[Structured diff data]

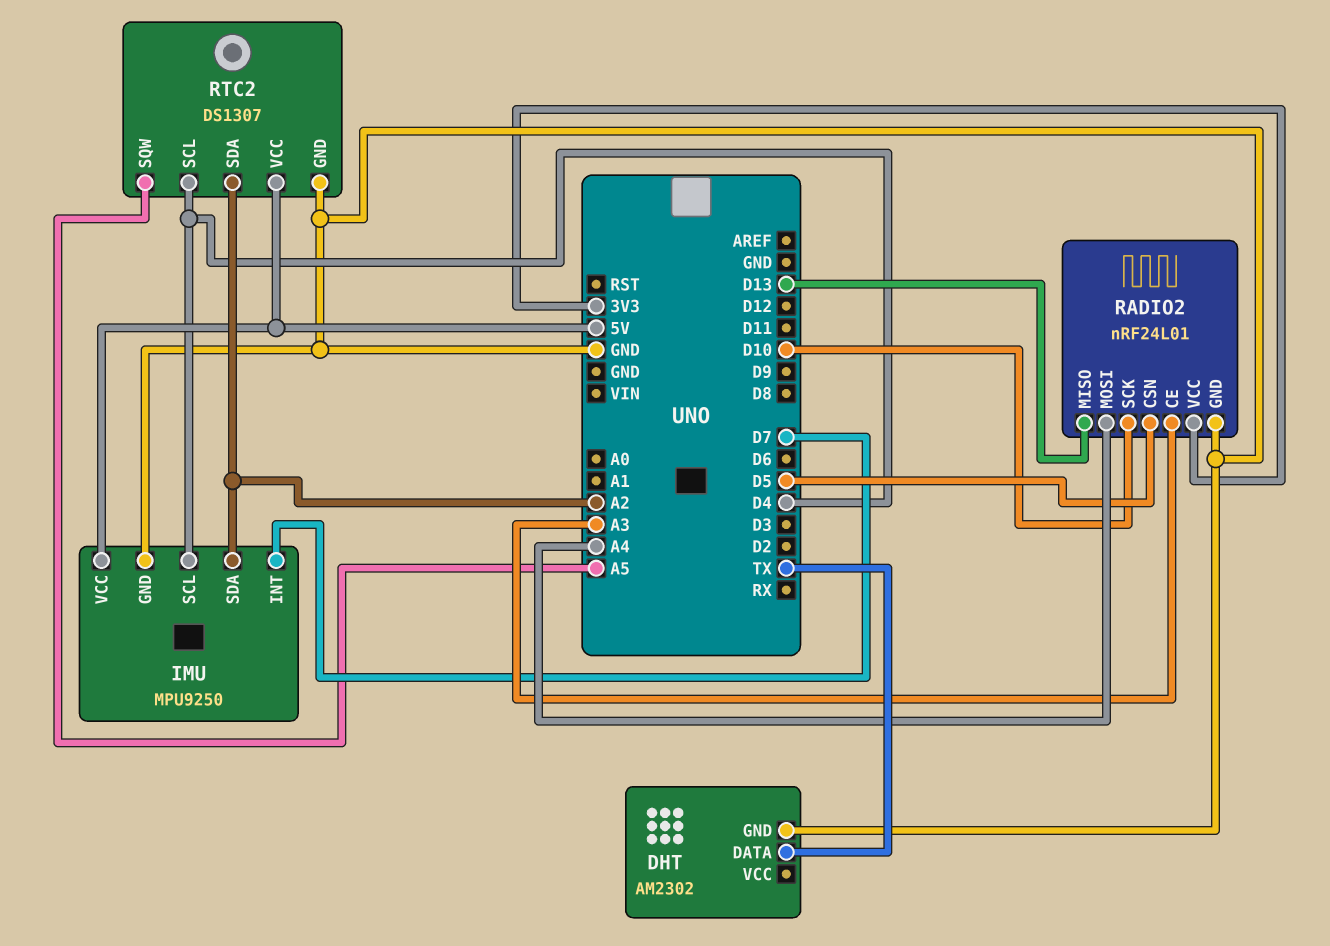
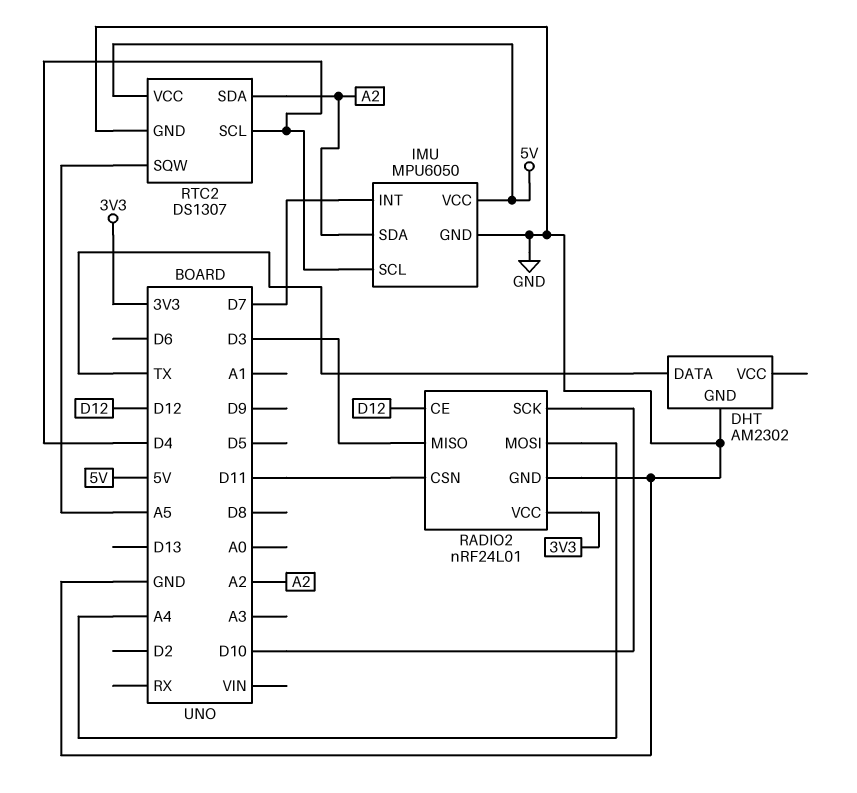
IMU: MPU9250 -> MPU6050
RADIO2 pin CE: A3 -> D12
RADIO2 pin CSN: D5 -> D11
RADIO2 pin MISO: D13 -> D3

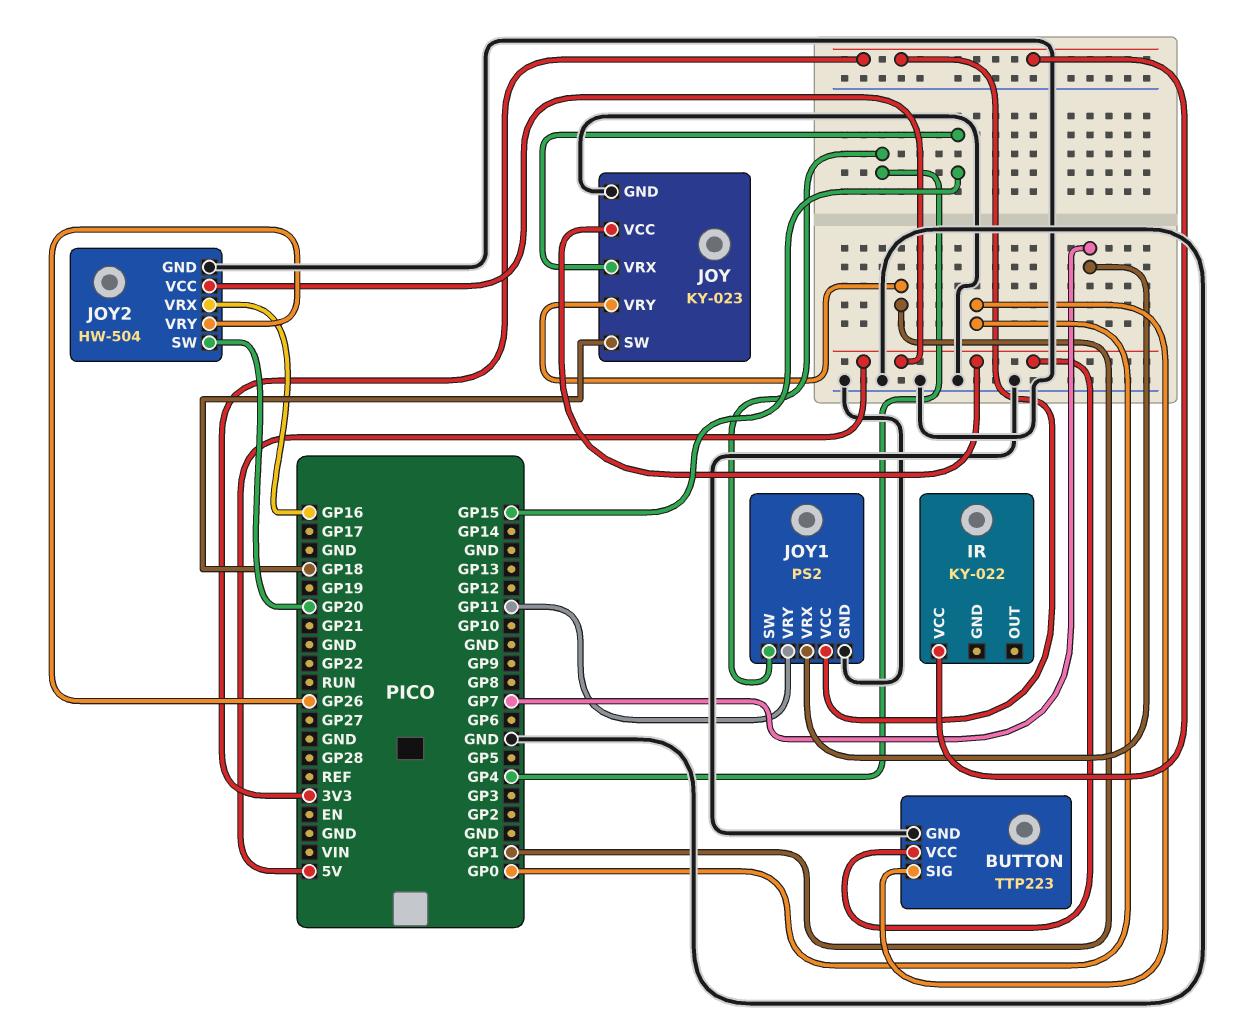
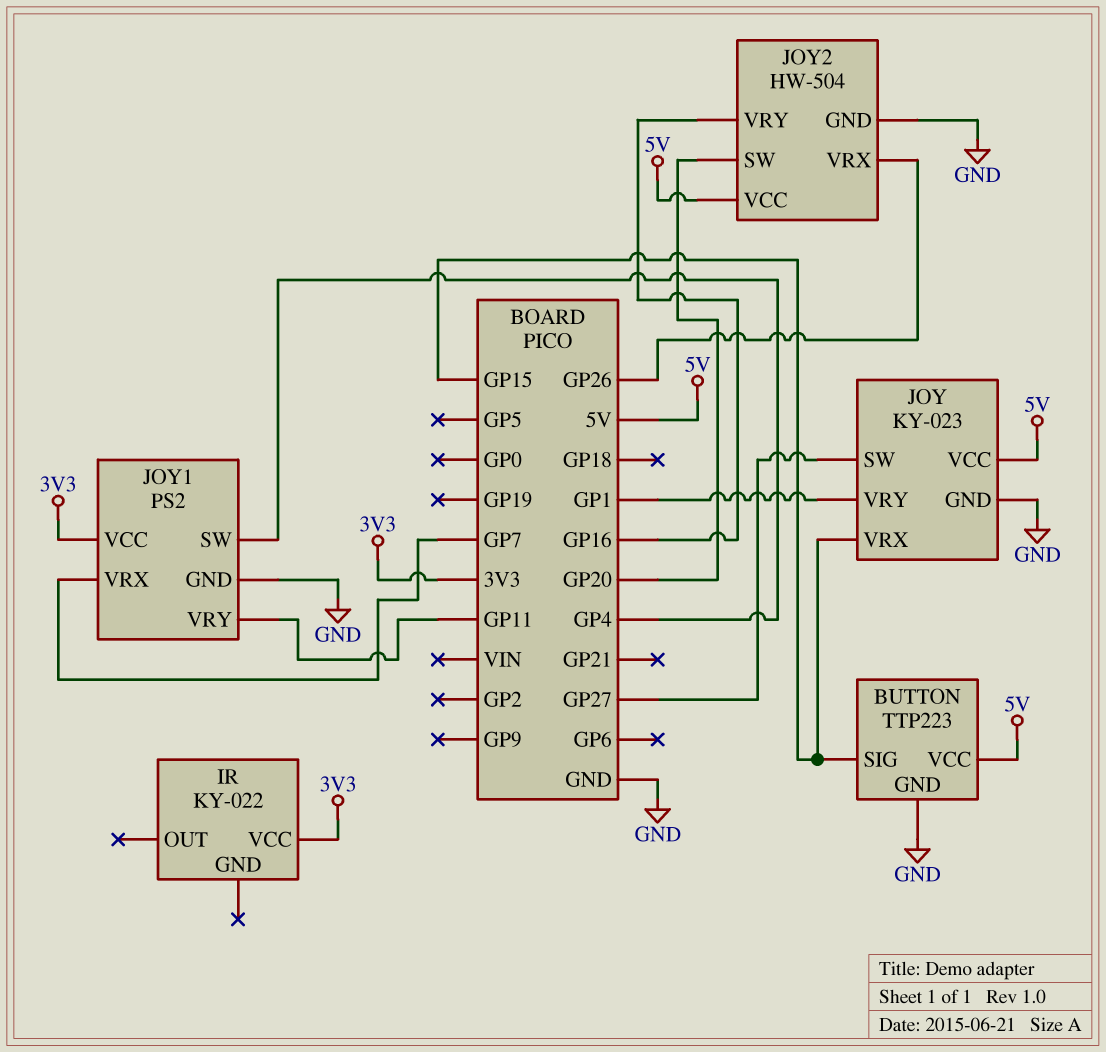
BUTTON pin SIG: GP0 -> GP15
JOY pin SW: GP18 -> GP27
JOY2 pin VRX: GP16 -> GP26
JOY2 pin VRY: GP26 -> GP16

**TASK INSTRUCTIONS:**
Produce an exact transcription of the lines from the one containing "BUTTON pin SIG: GP0 -> GP15" through the end of the records, both included, and no other lines.

**REPLY TO THE EXERCISE:**
BUTTON pin SIG: GP0 -> GP15
JOY pin SW: GP18 -> GP27
JOY2 pin VRX: GP16 -> GP26
JOY2 pin VRY: GP26 -> GP16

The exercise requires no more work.